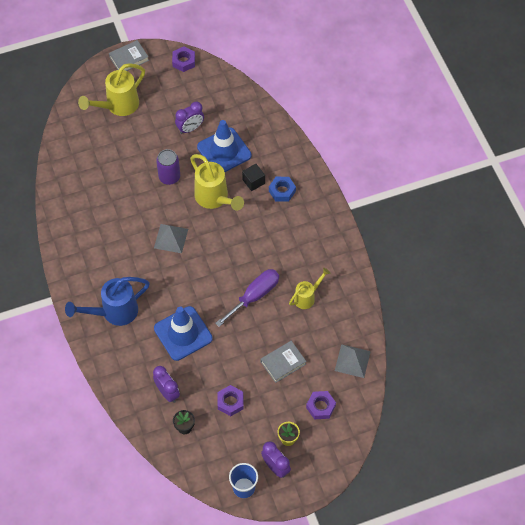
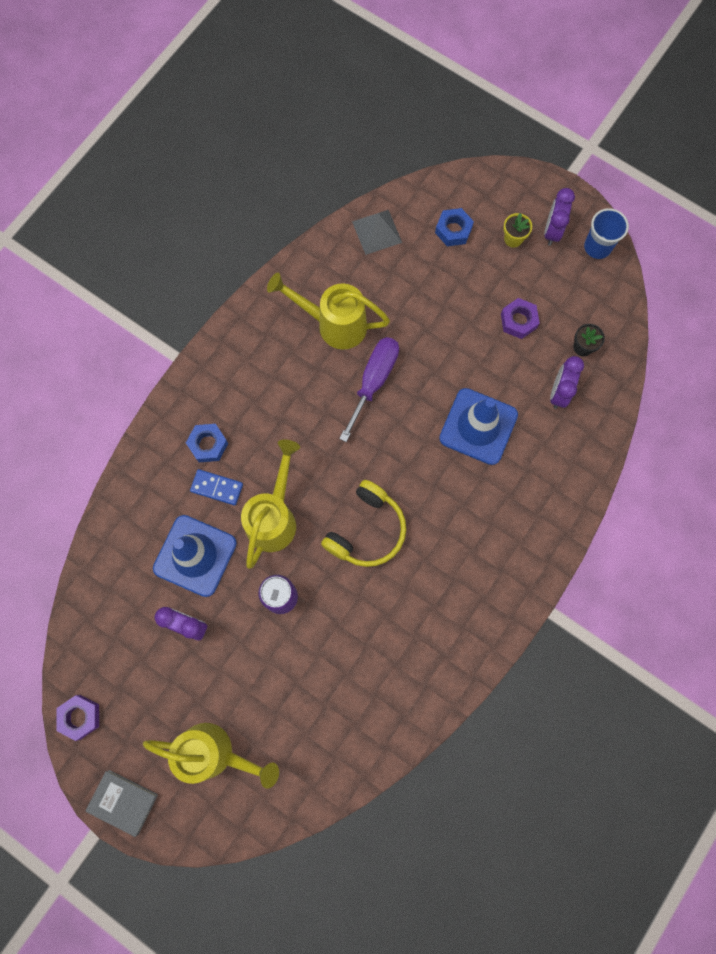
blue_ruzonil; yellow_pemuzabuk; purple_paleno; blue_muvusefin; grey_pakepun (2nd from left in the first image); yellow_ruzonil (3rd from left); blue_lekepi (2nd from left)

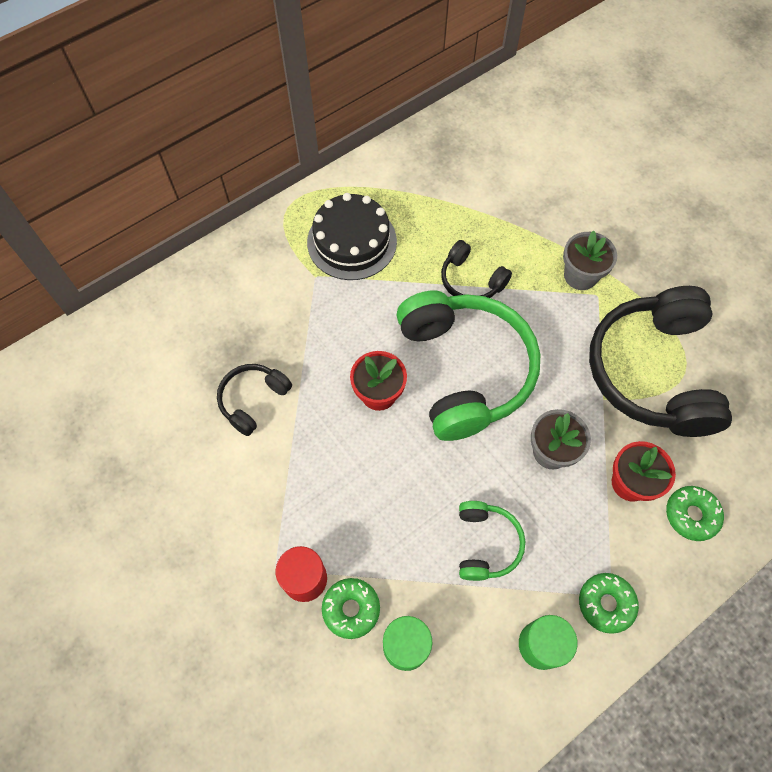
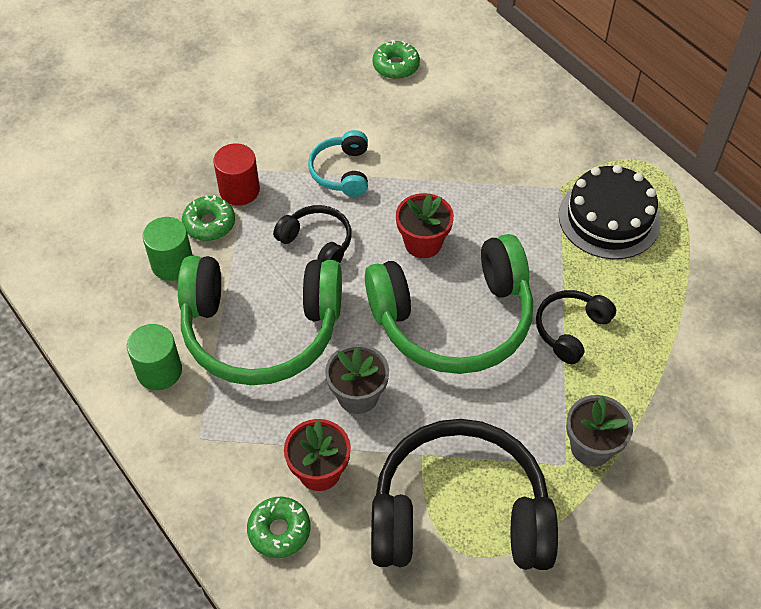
black_pemuzabuk (1st from left); green_pemuzabuk (1st from left); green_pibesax (3rd from left); turquoise_pemuzabuk

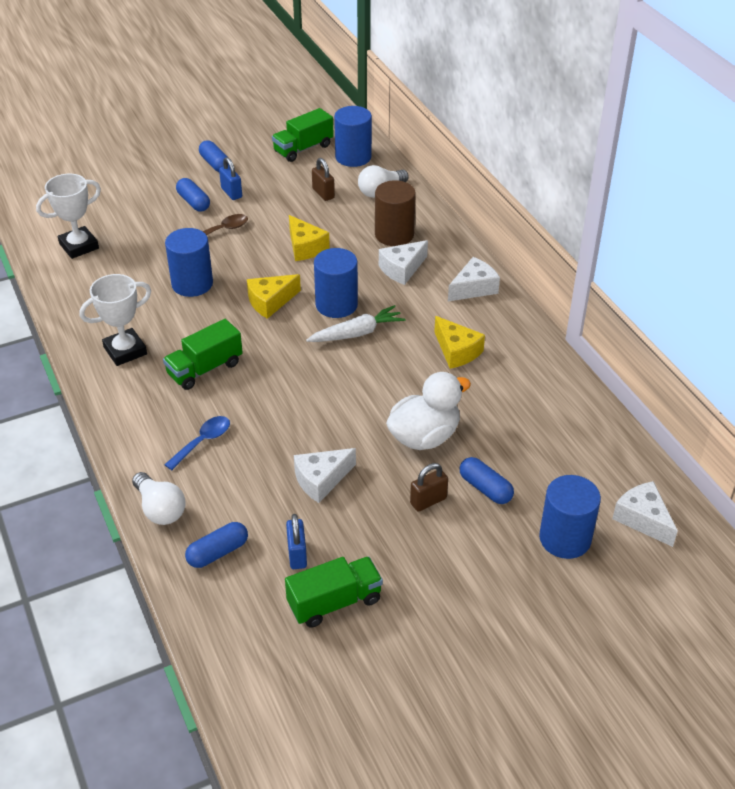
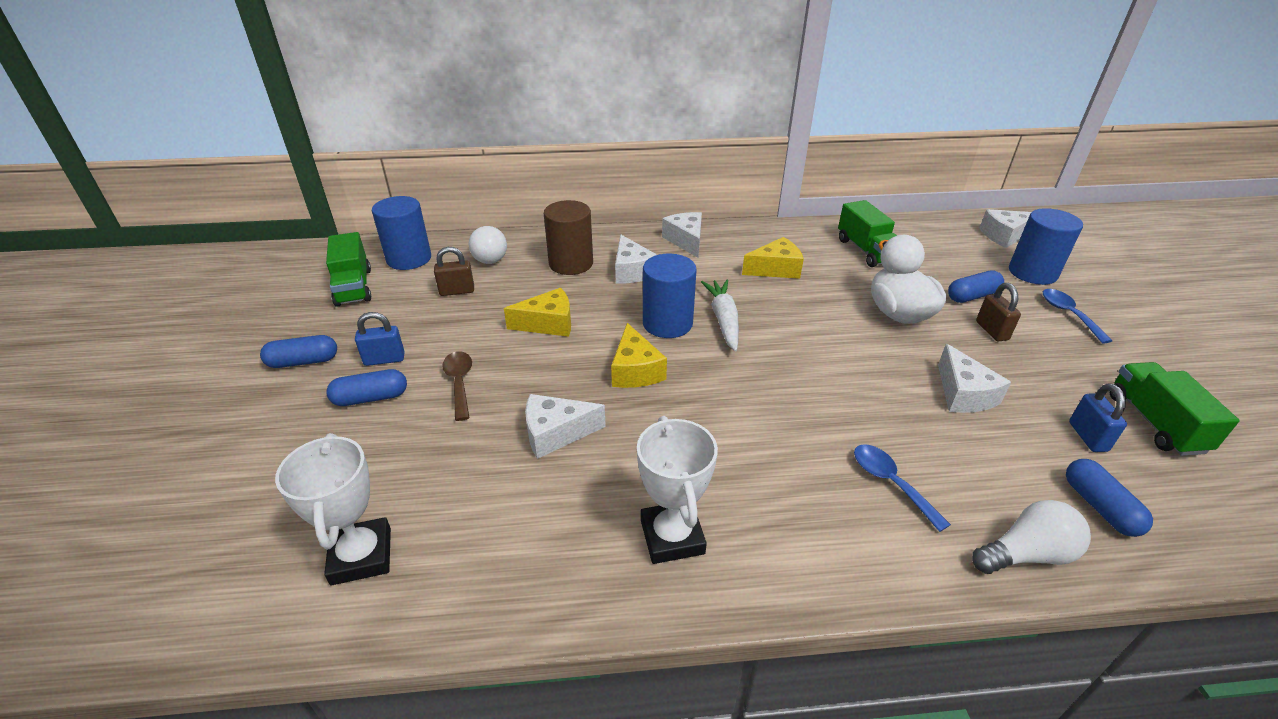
green_soguzox (2nd from left); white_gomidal (1st from left); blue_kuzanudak (2nd from left); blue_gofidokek (2nd from left)

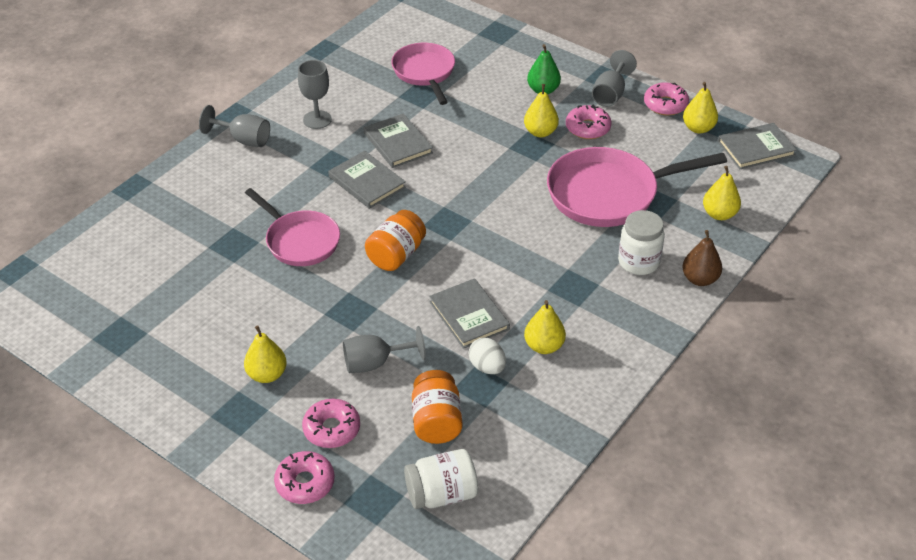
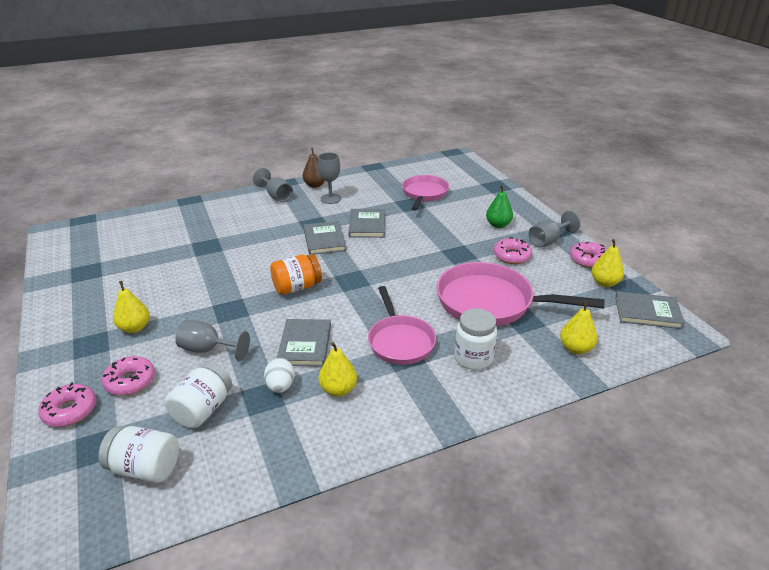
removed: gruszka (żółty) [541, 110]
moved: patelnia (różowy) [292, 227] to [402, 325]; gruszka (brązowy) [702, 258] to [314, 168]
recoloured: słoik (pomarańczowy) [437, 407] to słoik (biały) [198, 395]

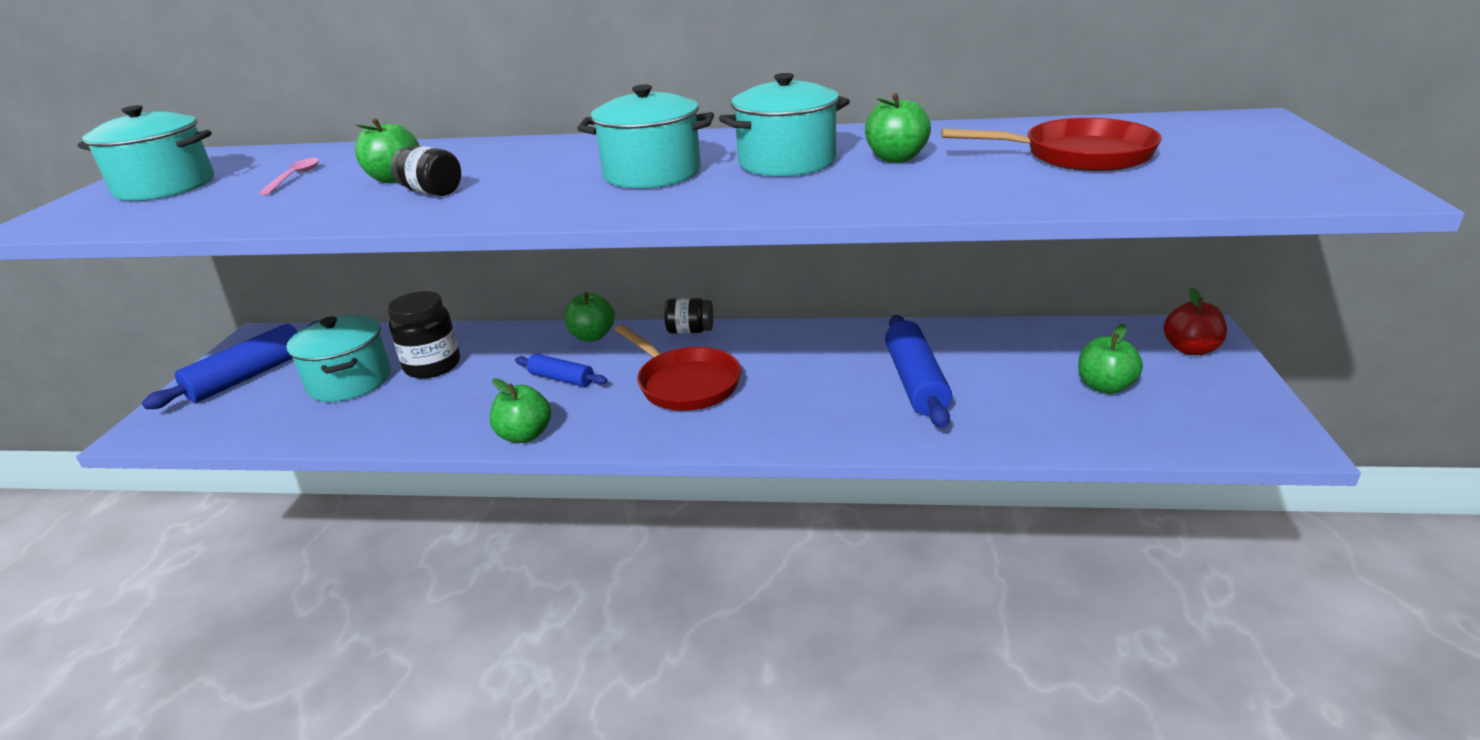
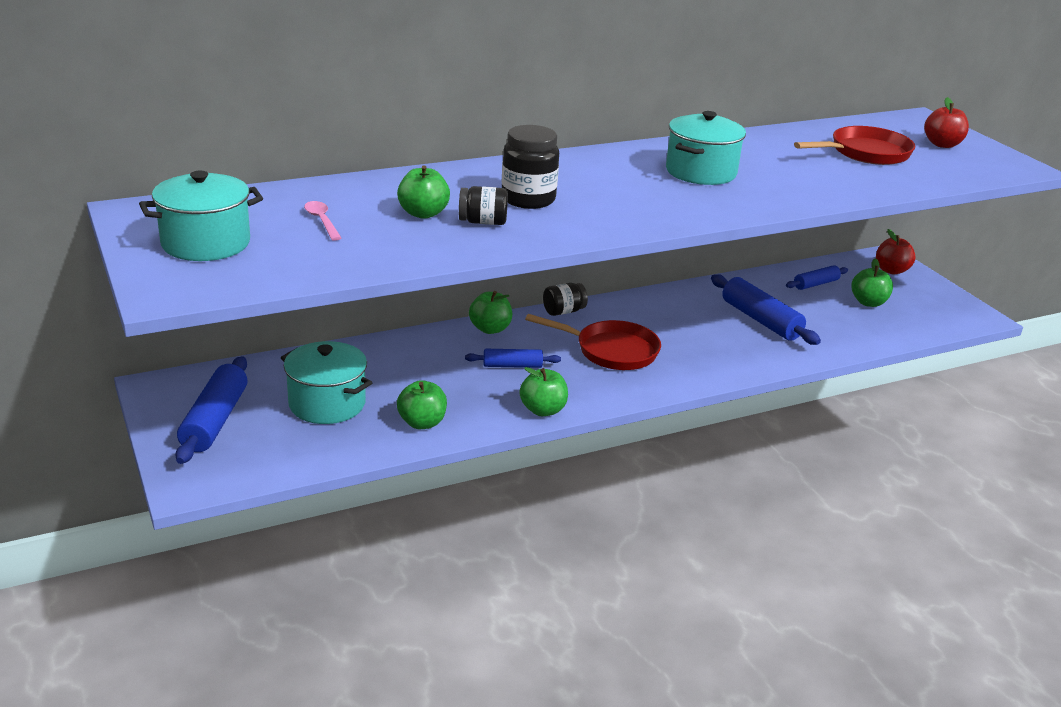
removed: garnek (turkusowy) [645, 137]
added: wałek do ciasta (niebieski) [817, 277]; jabłko (czerwony) [946, 122]
moved: słoik (czarny) [424, 335] to [530, 167]; jabłko (zielony) [898, 128] to [422, 404]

=-=-=

▸ Aim of the task
The required answer is each line of the data in which the word "gruszka" appears.

▸ Your solution
removed: gruszka (żółty) [541, 110]
moved: patelnia (różowy) [292, 227] to [402, 325]; gruszka (brązowy) [702, 258] to [314, 168]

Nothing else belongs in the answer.